Supplied information below:

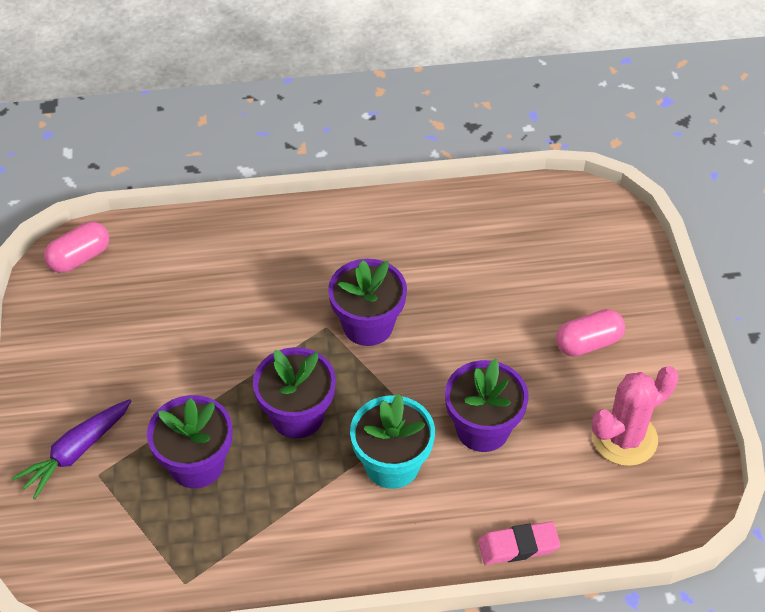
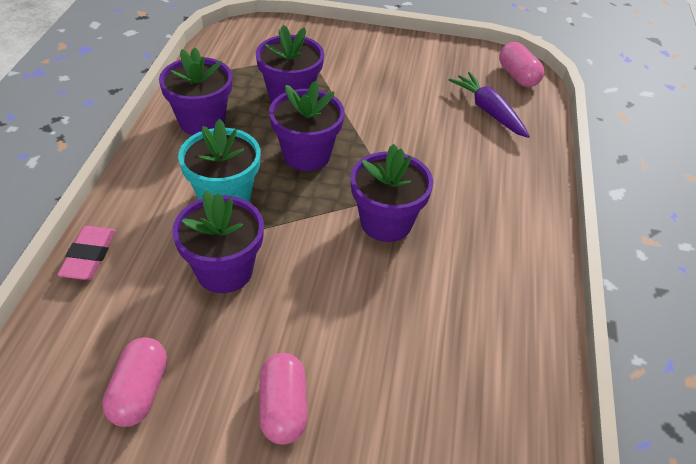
camera: 105 degrees right, 5 degrees down
(76, 452) = (332, 49): purple carrot -> purple carrot (488, 111)
(278, 537) = (202, 121): none -> purple flower pot
(624, 438) = (140, 392): pink cactus -> pink capsule

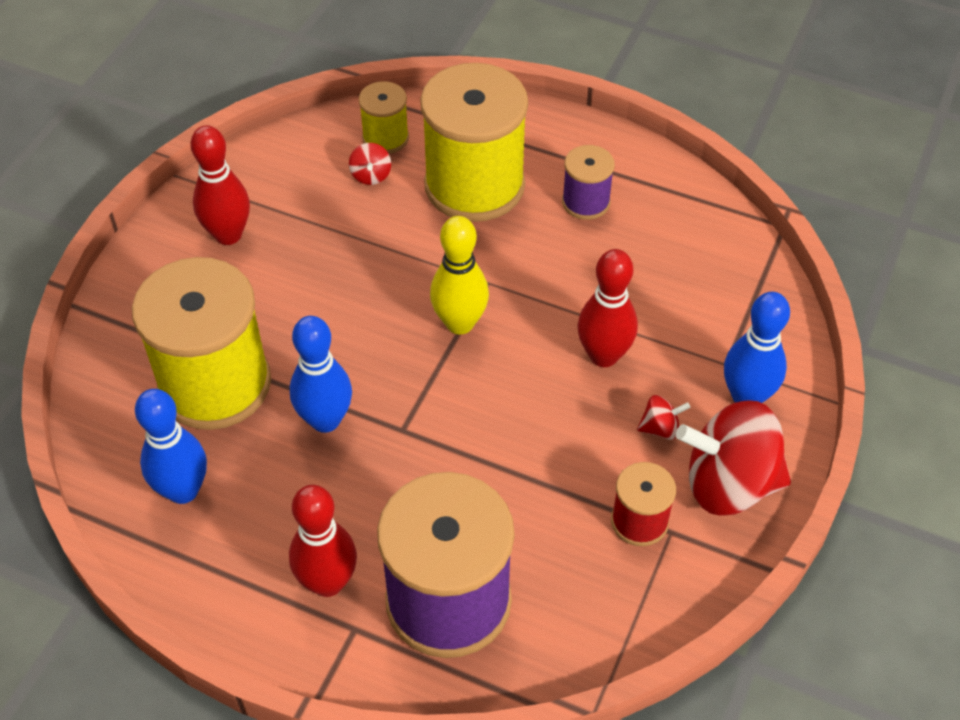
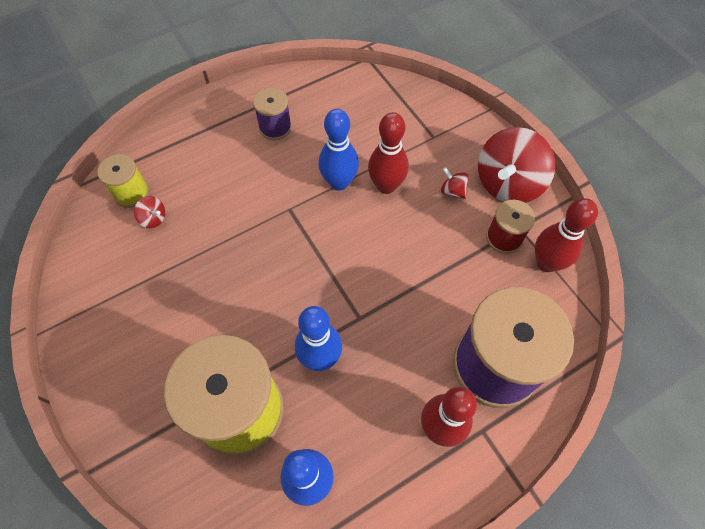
camera: 55 degrees left, 10 degrees up
(228, 235) = (123, 330): red bowling pin -> red bowling pin (546, 263)
(460, 323) = (307, 240): yellow bowling pin -> none
(474, 185) = (213, 171): yellow spool -> none
(660, 428) = (452, 191): red spinning top -> red spinning top turned 75 degrees counterclockwise
(746, 397) = (460, 142): blue bowling pin -> blue bowling pin (339, 182)

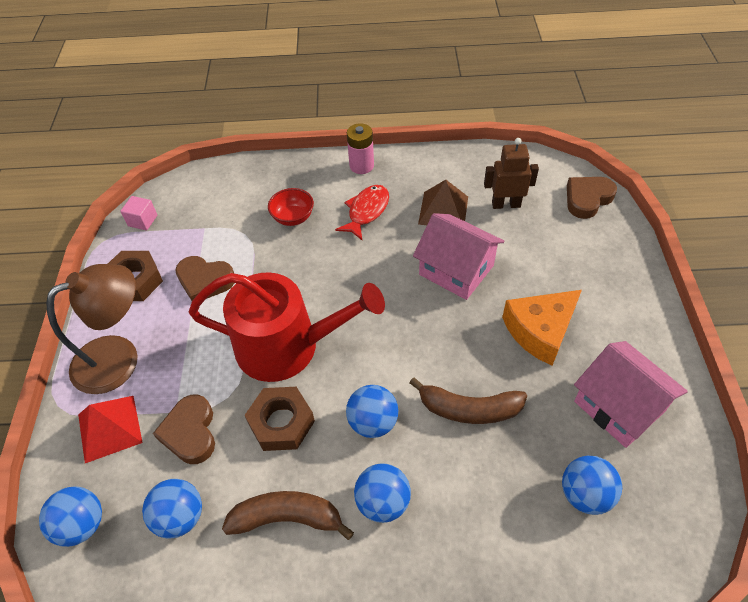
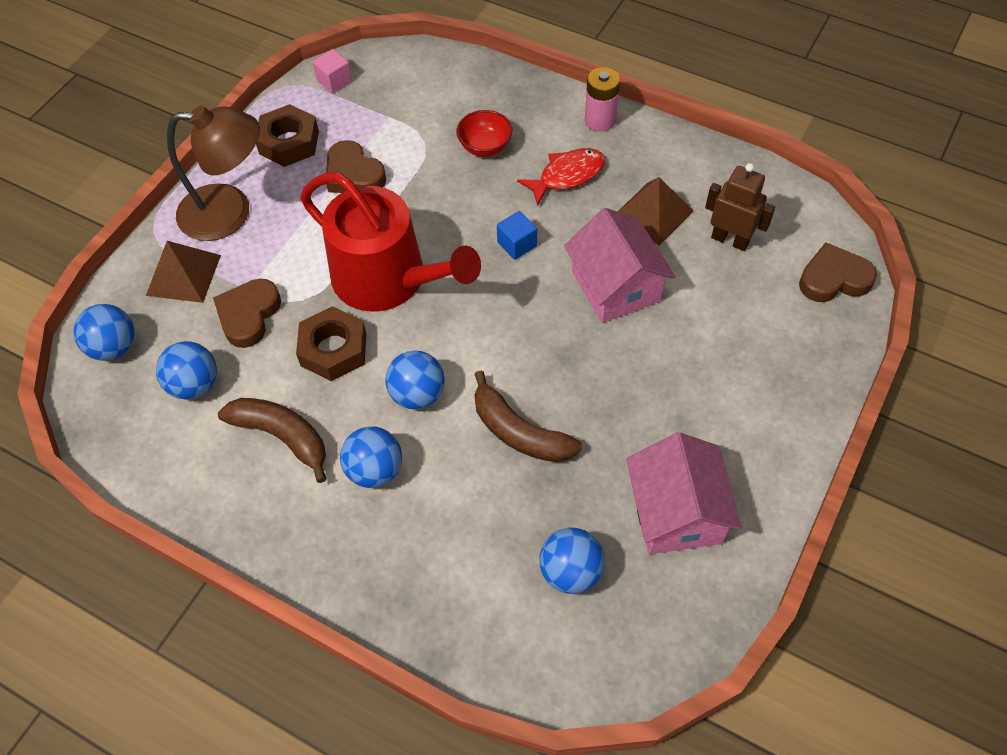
camera: 30 degrees right, 5 degrees up
(110, 428) = (183, 275): red pyramid -> brown pyramid
(366, 274) = (517, 244): none -> blue cube
(540, 331) = (655, 395): orange cheese -> none

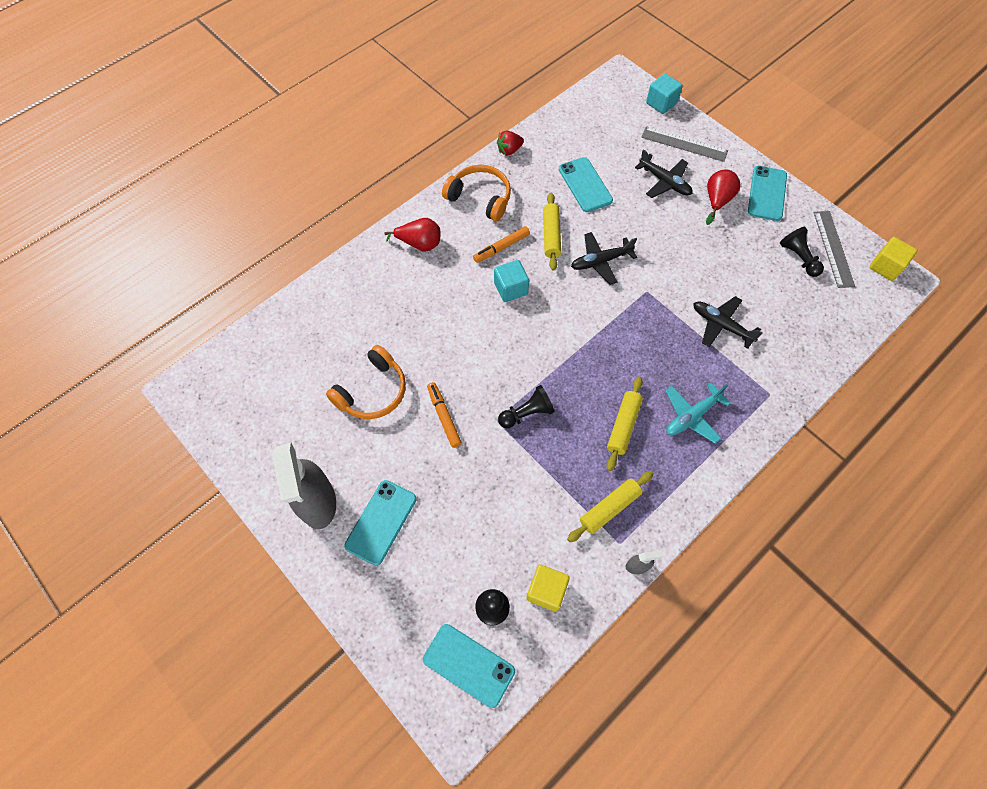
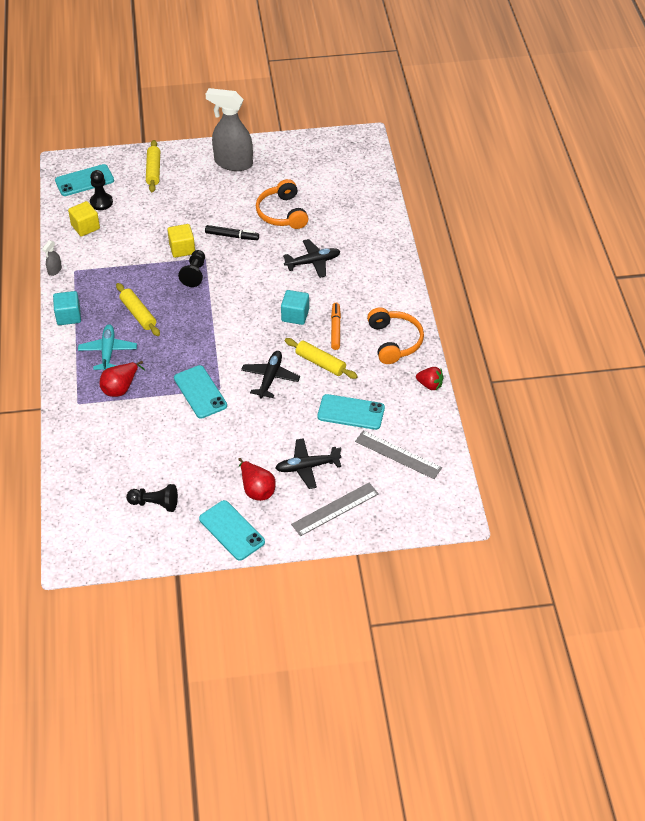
camera: 125 degrees right, 15 degrees down
(381, 522) = (194, 182): turquoise phone -> turquoise phone (200, 392)
(419, 244) = (380, 287): red pear -> red pear (121, 388)
(444, 416) = (232, 236): orange marker -> black marker
(480, 198) = (394, 341): orange headphones -> orange headphones turned 75 degrees counterclockwise
(509, 150) = (430, 385): red strawberry -> red strawberry turned 105 degrees clockwise
(609, 508) = (97, 277): yellow rolling pin -> yellow rolling pin (153, 170)
(661, 103) = (397, 525): turquoise cube -> turquoise cube (68, 316)
(721, 325) = (151, 412): black plane -> black plane (313, 262)
(833, 248) = (140, 535): grey ruler -> grey ruler (398, 455)
(885, 266) = (90, 557): yellow cube -> yellow cube (182, 249)

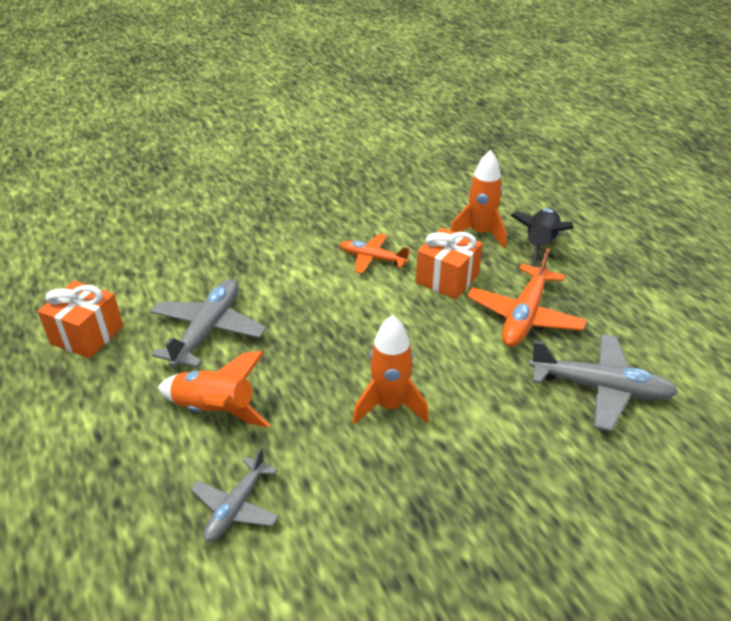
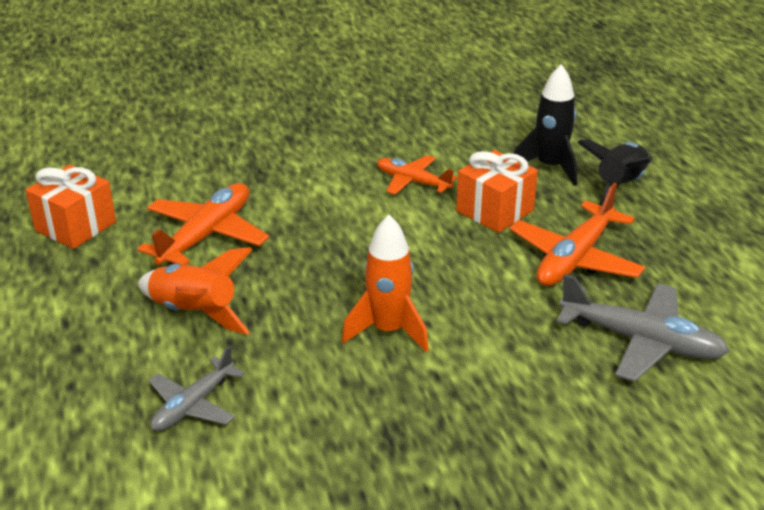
camera: 10 degrees right, 5 degrees down
(208, 330) = (206, 235): grey plane -> orange plane
(480, 233) = (550, 167): orange rocket -> black rocket

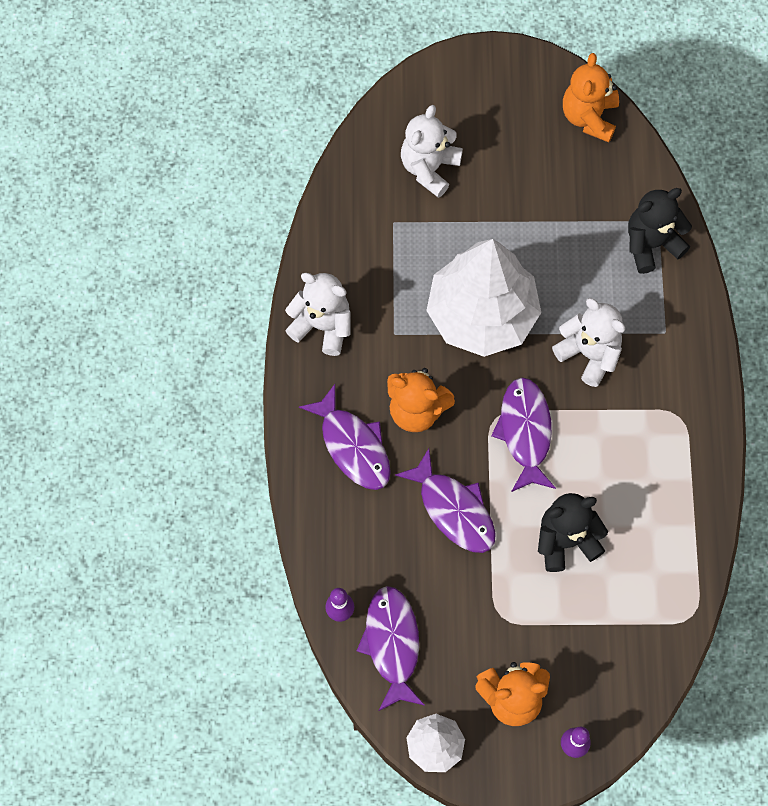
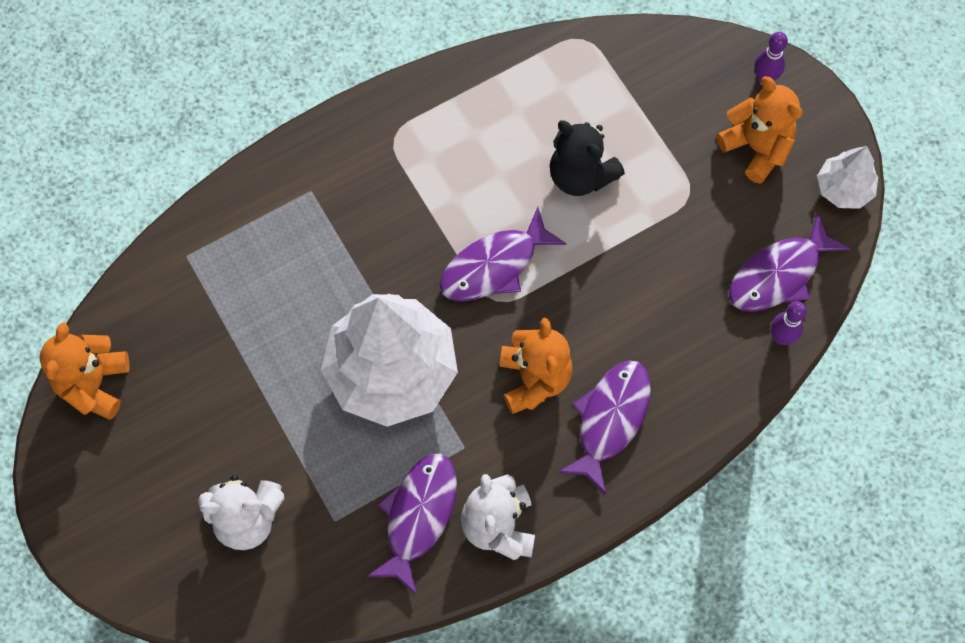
camera: 120 degrees left, 0 degrees up
(453, 509) = (615, 289): purple fish -> purple fish (418, 516)
(589, 117) = (94, 384): orange teddy bear -> orange teddy bear turned 120 degrees clockwise
(589, 353) = (375, 248): white teddy bear -> none
(651, 244) = (217, 249): black teddy bear -> none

End of Supplied information.

*Task description:* Take the lines from the first line of the entries through the line with "camera: 125 degrees right, 15 degrees down", inclusive, and give them again exactly, minus any pictures.

*Answer to this task:*
camera: 105 degrees right, 5 degrees down
(76, 452) = (332, 49): purple carrot -> purple carrot (488, 111)
(278, 537) = (202, 121): none -> purple flower pot
(624, 438) = (140, 392): pink cactus -> pink capsule

camera: 55 degrees left, 10 degrees up
(228, 235) = (123, 330): red bowling pin -> red bowling pin (546, 263)
(460, 323) = (307, 240): yellow bowling pin -> none
(474, 185) = (213, 171): yellow spool -> none
(660, 428) = (452, 191): red spinning top -> red spinning top turned 75 degrees counterclockwise
(746, 397) = (460, 142): blue bowling pin -> blue bowling pin (339, 182)

camera: 30 degrees right, 5 degrees up
(110, 428) = (183, 275): red pyramid -> brown pyramid
(366, 274) = (517, 244): none -> blue cube
(540, 331) = (655, 395): orange cheese -> none

camera: 125 degrees right, 15 degrees down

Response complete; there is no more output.